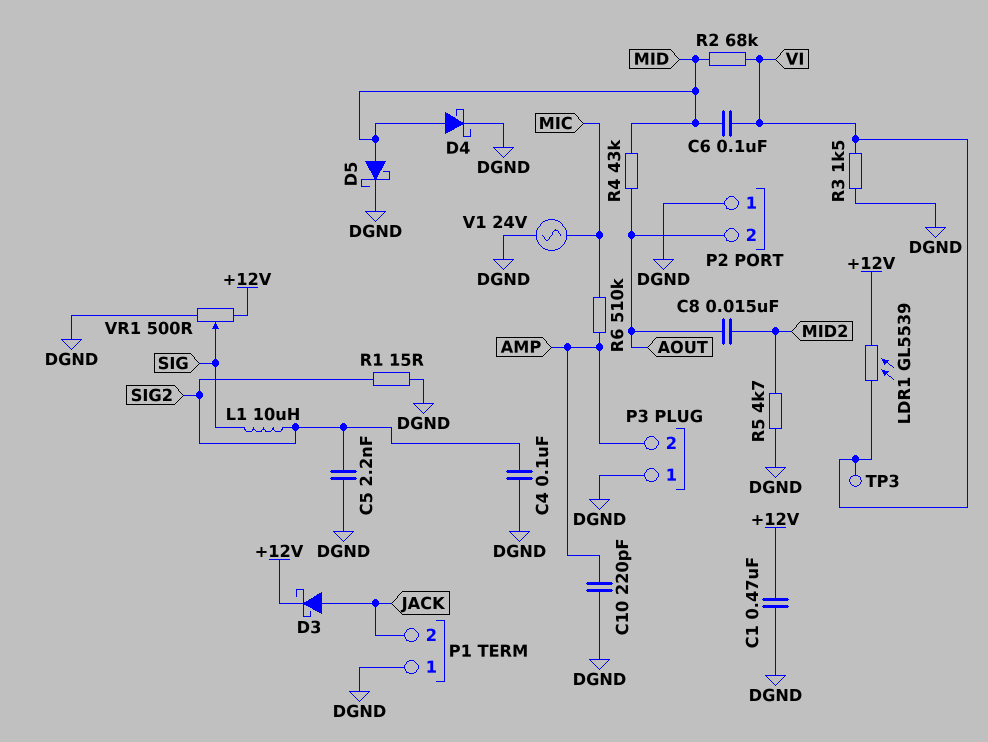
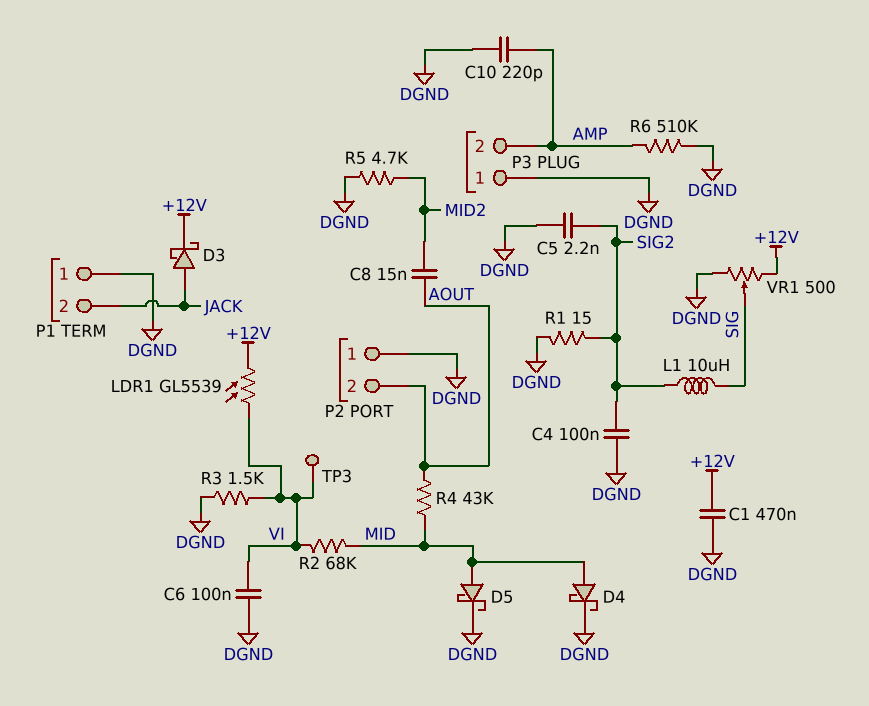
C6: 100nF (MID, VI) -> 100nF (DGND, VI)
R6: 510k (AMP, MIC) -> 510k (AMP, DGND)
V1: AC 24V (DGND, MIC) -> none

+---+

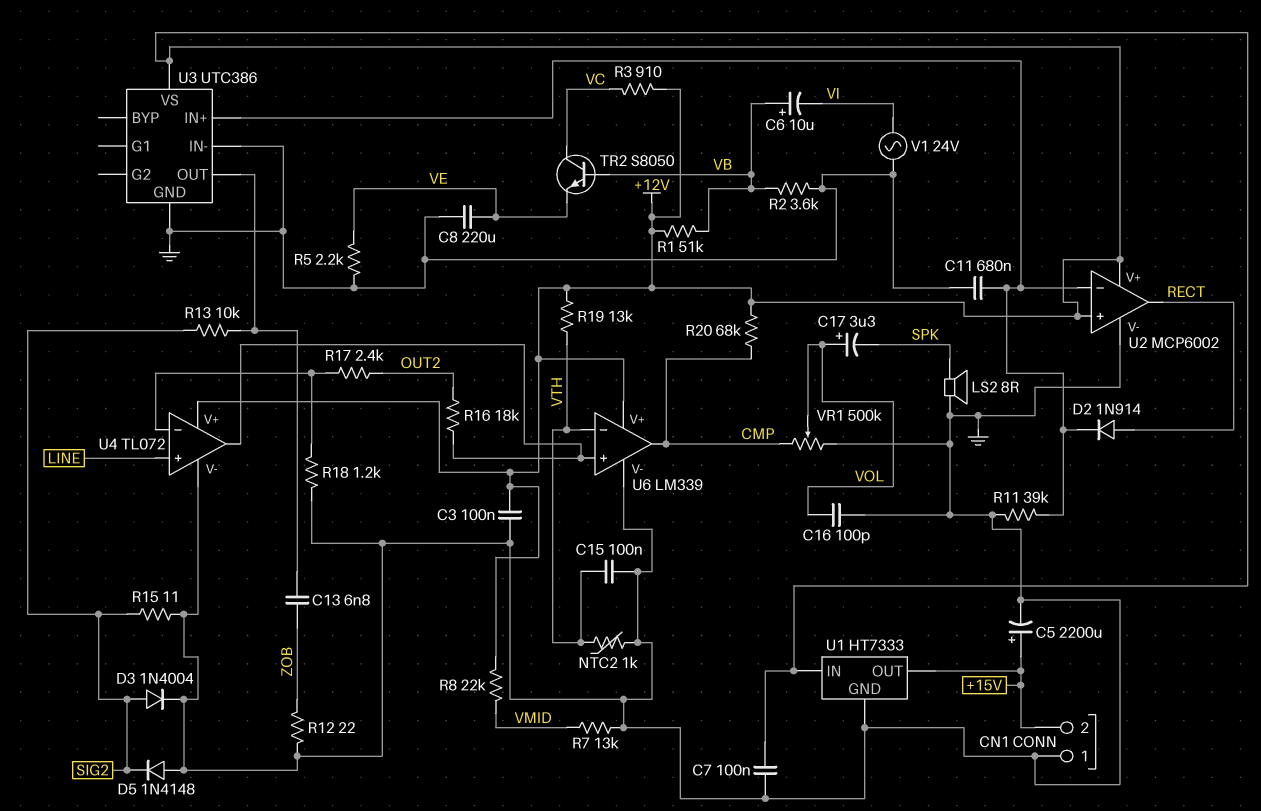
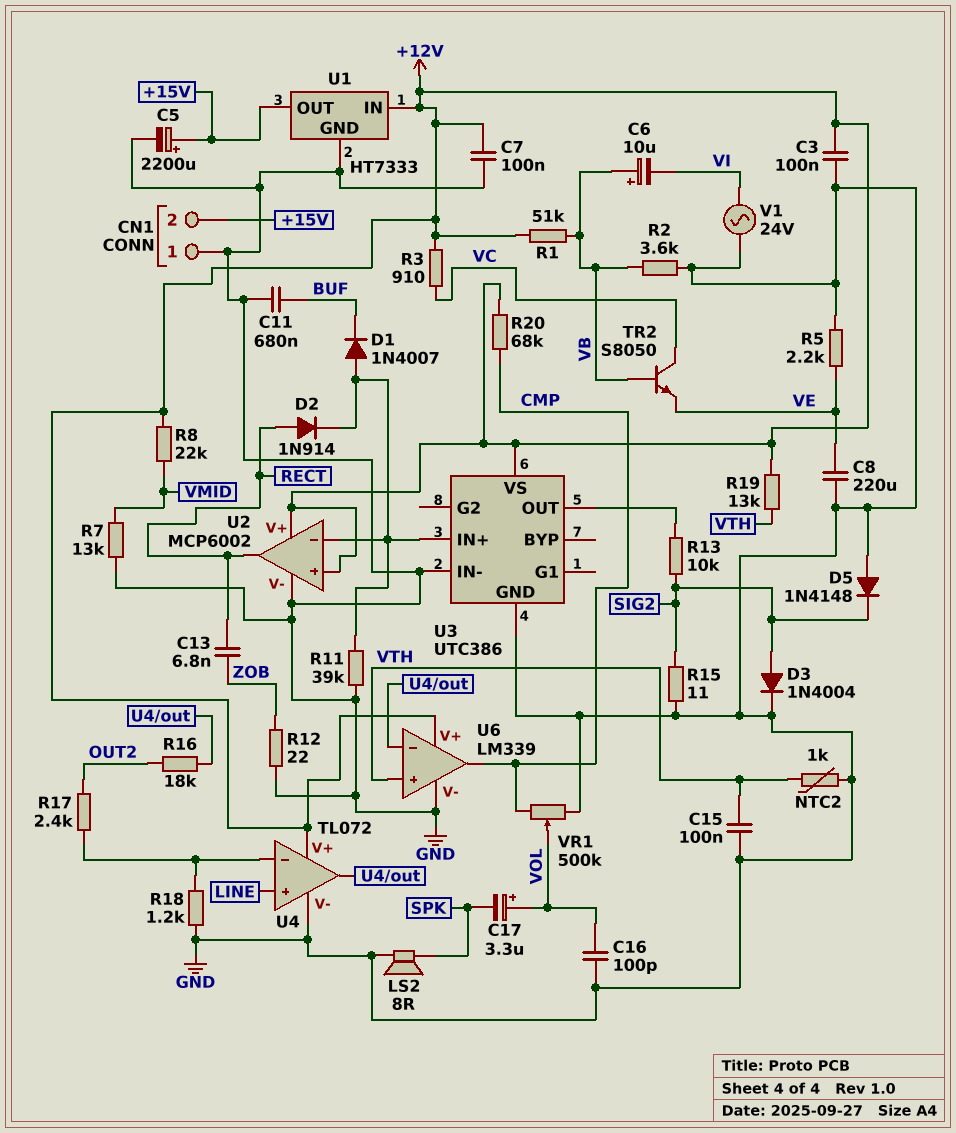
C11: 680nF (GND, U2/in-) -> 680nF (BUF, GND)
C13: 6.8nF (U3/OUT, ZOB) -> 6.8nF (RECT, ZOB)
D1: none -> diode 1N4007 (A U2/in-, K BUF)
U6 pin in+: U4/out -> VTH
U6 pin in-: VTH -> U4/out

+---+

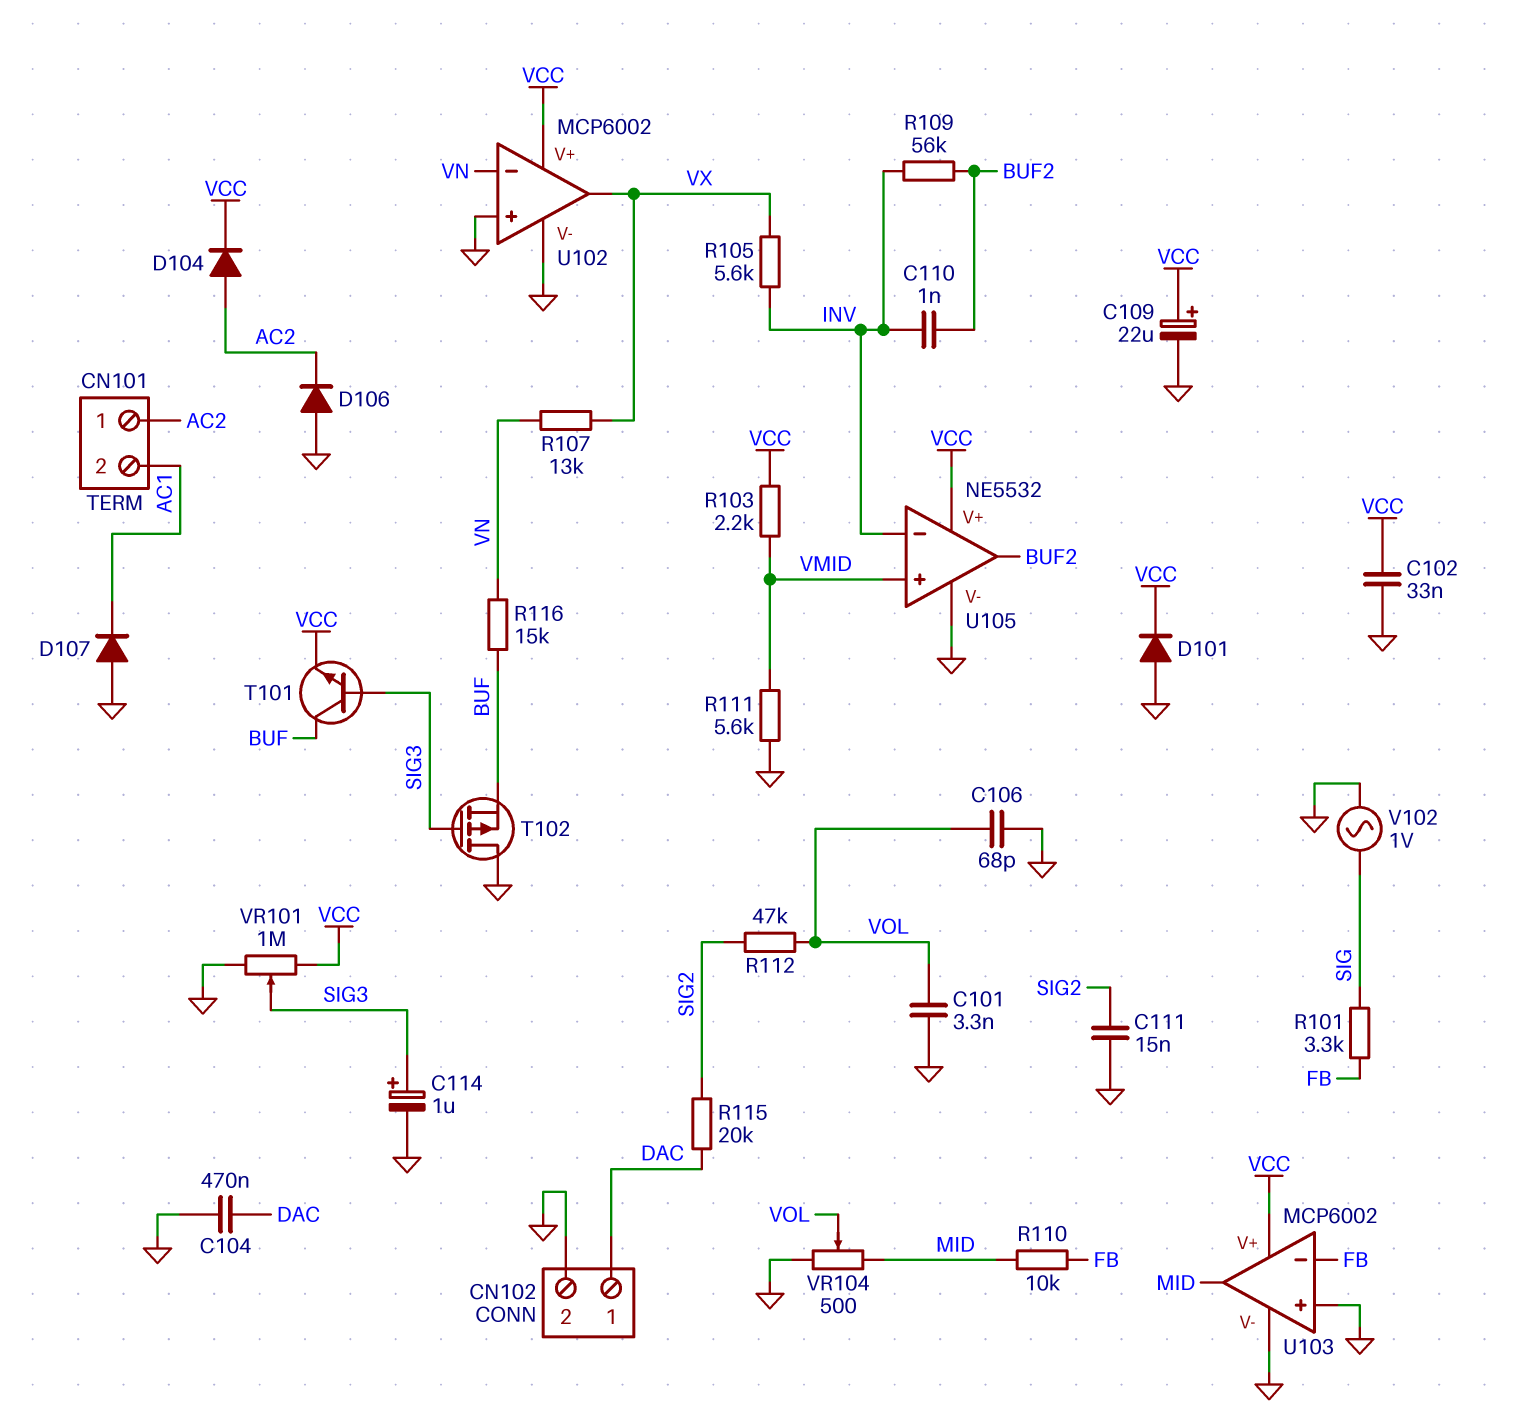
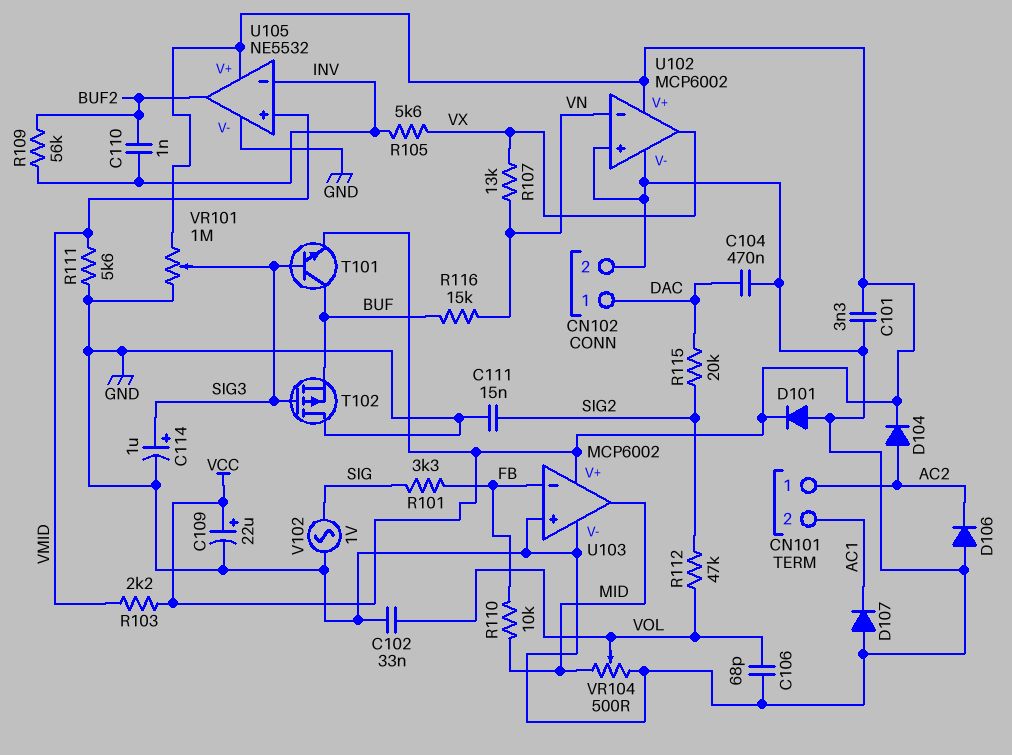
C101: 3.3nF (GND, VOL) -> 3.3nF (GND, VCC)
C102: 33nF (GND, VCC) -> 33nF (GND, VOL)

+---+

Review the entries above and return every line where "DGND" appears.

C6: 100nF (MID, VI) -> 100nF (DGND, VI)
R6: 510k (AMP, MIC) -> 510k (AMP, DGND)
V1: AC 24V (DGND, MIC) -> none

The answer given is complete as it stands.